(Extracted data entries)
======

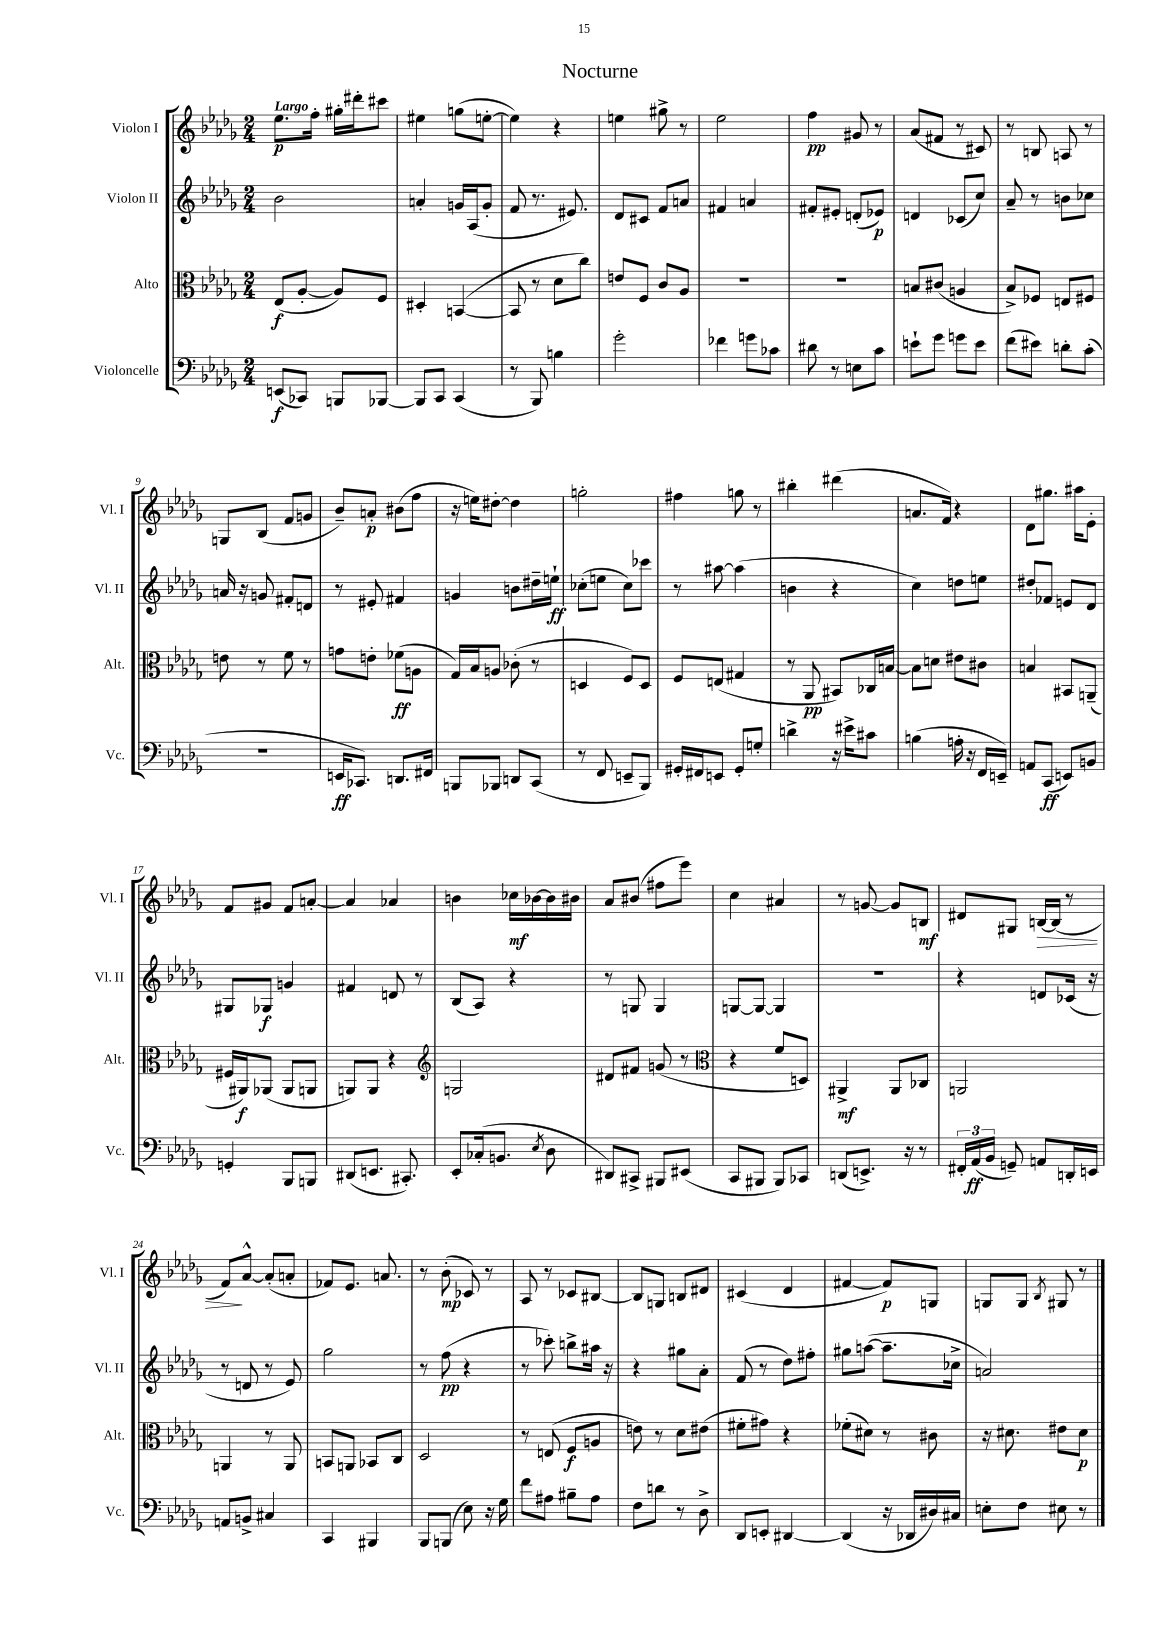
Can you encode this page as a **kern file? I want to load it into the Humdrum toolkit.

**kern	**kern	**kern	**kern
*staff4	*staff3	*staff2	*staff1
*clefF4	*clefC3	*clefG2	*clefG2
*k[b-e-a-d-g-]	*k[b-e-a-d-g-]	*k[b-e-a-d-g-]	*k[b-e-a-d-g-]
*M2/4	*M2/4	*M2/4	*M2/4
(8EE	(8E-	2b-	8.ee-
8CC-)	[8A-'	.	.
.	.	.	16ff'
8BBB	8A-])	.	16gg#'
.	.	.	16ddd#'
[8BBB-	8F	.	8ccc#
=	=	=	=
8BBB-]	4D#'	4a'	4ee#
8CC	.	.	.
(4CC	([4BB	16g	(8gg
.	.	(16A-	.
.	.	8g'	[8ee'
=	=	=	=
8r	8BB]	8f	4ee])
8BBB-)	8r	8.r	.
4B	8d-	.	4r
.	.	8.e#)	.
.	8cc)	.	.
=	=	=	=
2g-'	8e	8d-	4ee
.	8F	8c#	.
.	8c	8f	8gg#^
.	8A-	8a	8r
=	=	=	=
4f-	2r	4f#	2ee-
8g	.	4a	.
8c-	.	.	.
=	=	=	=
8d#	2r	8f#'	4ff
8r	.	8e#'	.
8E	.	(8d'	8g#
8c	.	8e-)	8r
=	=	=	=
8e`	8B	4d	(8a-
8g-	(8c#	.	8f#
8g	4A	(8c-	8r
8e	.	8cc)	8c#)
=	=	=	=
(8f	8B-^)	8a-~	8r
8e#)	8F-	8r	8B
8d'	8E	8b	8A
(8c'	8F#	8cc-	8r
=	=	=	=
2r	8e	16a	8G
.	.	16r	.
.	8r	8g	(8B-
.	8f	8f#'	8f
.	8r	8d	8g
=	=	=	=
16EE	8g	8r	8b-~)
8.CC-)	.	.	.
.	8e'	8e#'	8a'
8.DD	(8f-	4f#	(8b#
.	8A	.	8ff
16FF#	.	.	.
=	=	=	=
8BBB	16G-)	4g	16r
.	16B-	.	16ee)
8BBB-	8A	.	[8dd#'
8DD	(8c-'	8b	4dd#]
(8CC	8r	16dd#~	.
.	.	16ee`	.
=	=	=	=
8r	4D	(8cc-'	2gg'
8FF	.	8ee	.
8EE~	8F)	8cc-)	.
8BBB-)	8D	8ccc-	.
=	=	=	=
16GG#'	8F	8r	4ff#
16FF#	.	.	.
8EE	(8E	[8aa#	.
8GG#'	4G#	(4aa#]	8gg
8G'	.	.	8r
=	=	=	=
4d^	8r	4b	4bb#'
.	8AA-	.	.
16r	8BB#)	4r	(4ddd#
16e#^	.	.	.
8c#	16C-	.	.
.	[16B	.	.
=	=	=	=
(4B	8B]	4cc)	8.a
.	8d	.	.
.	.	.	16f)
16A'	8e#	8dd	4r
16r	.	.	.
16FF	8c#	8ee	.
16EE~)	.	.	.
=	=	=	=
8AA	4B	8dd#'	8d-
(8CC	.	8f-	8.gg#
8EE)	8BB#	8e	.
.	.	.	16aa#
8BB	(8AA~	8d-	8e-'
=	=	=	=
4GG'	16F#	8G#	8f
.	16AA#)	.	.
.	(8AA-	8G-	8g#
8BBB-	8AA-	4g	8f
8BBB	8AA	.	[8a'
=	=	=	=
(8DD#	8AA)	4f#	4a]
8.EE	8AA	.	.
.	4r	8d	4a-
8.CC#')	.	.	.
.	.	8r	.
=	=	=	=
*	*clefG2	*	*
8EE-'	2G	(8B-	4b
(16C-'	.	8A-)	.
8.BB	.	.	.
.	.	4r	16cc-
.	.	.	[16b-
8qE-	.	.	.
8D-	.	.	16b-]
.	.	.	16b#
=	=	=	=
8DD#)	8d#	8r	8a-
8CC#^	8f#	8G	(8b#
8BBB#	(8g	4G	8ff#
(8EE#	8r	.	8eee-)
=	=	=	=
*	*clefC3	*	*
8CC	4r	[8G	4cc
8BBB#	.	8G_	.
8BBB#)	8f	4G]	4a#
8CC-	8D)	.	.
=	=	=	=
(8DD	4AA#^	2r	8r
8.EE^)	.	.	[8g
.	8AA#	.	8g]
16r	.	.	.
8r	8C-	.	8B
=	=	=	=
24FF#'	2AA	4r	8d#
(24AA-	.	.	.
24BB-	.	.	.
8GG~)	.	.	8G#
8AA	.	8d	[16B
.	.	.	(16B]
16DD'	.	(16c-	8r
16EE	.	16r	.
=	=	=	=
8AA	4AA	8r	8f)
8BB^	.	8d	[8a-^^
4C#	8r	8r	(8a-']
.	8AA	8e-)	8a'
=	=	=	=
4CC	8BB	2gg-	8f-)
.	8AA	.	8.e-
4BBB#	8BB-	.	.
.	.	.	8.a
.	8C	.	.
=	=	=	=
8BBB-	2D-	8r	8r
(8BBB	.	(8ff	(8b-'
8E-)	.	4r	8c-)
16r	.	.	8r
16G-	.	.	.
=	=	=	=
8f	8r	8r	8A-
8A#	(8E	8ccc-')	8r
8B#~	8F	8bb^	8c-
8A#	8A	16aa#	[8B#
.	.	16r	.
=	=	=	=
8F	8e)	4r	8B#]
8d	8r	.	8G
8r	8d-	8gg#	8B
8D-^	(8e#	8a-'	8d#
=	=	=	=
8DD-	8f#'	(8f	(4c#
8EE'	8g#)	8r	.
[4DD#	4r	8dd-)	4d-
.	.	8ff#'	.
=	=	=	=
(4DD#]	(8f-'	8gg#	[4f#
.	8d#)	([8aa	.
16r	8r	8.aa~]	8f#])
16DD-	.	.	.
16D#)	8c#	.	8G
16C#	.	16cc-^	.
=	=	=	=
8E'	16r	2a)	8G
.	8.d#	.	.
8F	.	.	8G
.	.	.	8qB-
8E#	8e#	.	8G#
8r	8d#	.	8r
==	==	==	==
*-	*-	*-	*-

======

Given instruction: Report how many lines above contain the string "kern", and give only the number.

Exercise response: 2